▶ [Task details]: Each line in the records below, from the one that contains "(371, 258) = (443, 401): brown" to the one that contains "(683, 463) = (172, 263): red pear -> none", should be reproduced exactly, the first and last included.

▶ [Material shown]:
• • • • •
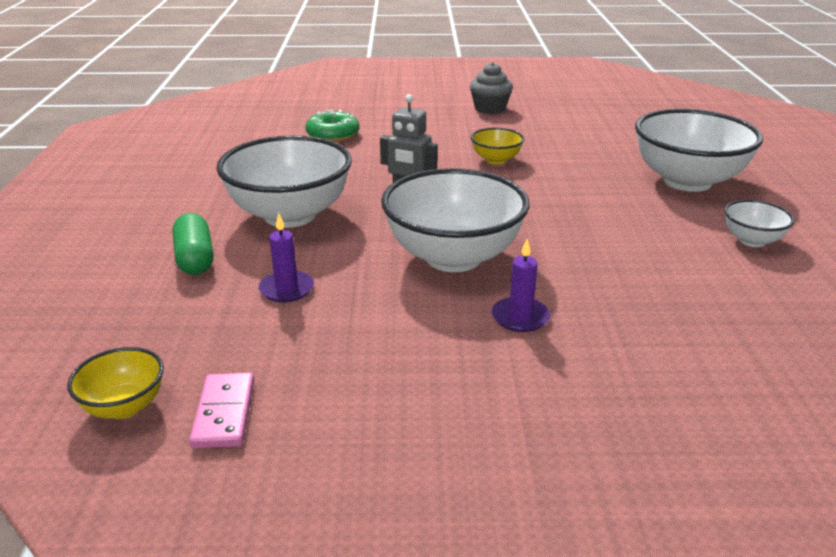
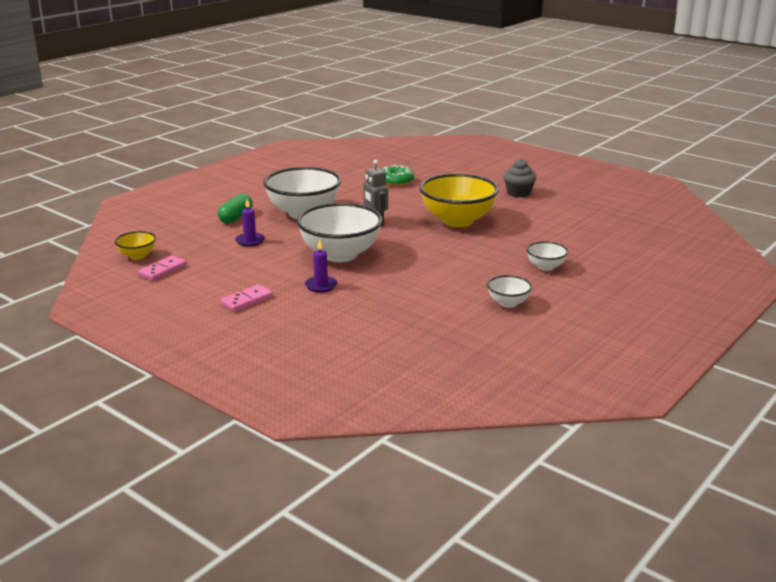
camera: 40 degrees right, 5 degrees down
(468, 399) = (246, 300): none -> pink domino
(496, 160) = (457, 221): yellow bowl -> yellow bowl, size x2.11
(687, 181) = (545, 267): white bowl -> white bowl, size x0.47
• • • • •
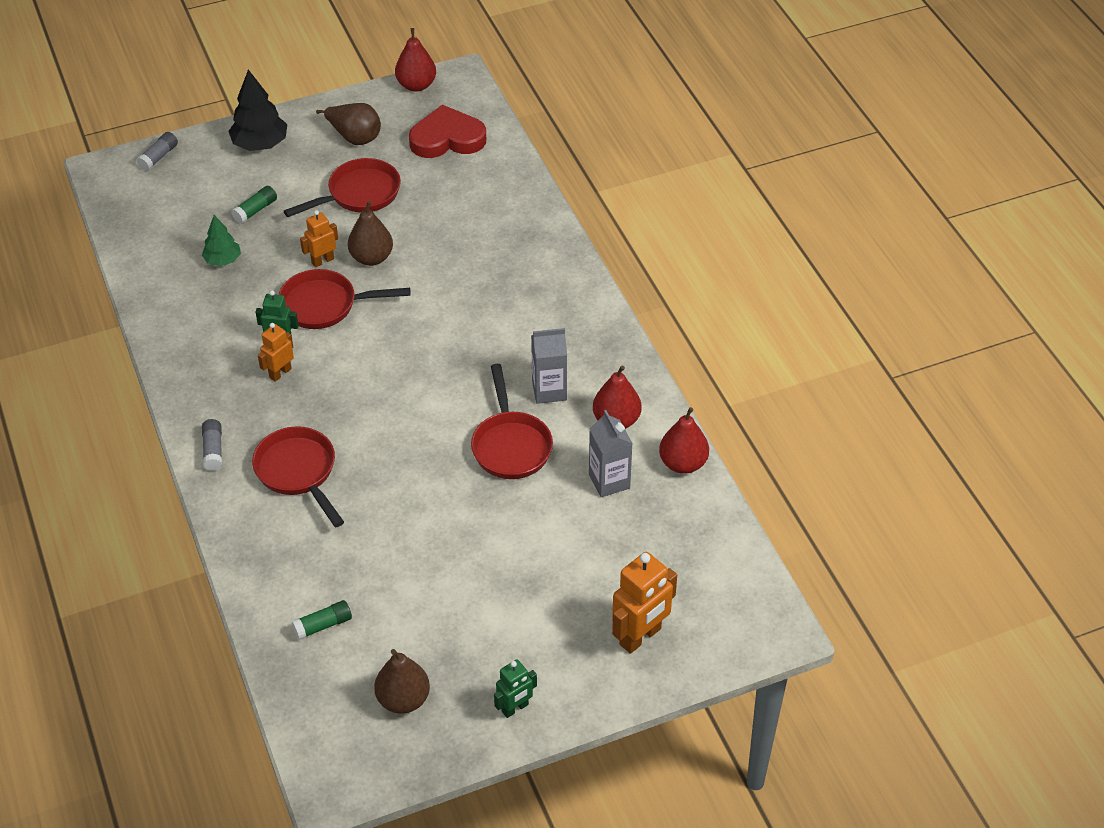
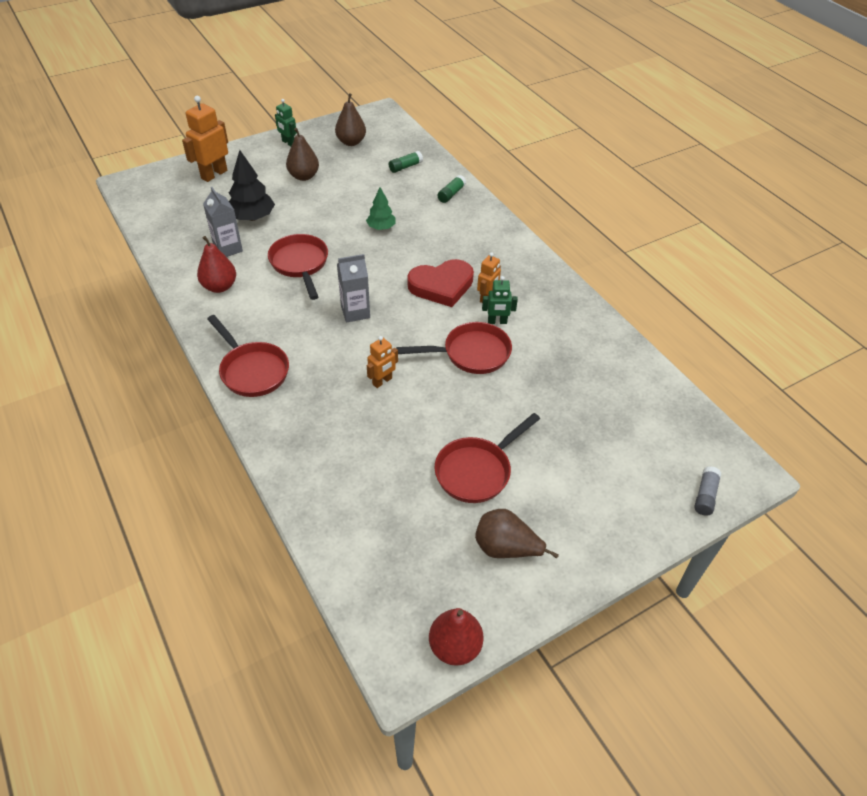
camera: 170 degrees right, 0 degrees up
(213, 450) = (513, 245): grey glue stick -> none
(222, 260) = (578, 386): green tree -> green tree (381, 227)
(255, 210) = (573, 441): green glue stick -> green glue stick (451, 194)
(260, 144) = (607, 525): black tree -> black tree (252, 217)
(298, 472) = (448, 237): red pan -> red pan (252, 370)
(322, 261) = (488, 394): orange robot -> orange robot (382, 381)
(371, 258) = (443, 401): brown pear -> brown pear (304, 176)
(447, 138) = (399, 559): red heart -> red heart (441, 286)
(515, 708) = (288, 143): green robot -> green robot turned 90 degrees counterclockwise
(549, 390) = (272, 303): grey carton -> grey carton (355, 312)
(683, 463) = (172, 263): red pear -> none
• • • • •
▶ [Exercise output]:
(371, 258) = (443, 401): brown pear -> brown pear (304, 176)
(447, 138) = (399, 559): red heart -> red heart (441, 286)
(515, 708) = (288, 143): green robot -> green robot turned 90 degrees counterclockwise
(549, 390) = (272, 303): grey carton -> grey carton (355, 312)
(683, 463) = (172, 263): red pear -> none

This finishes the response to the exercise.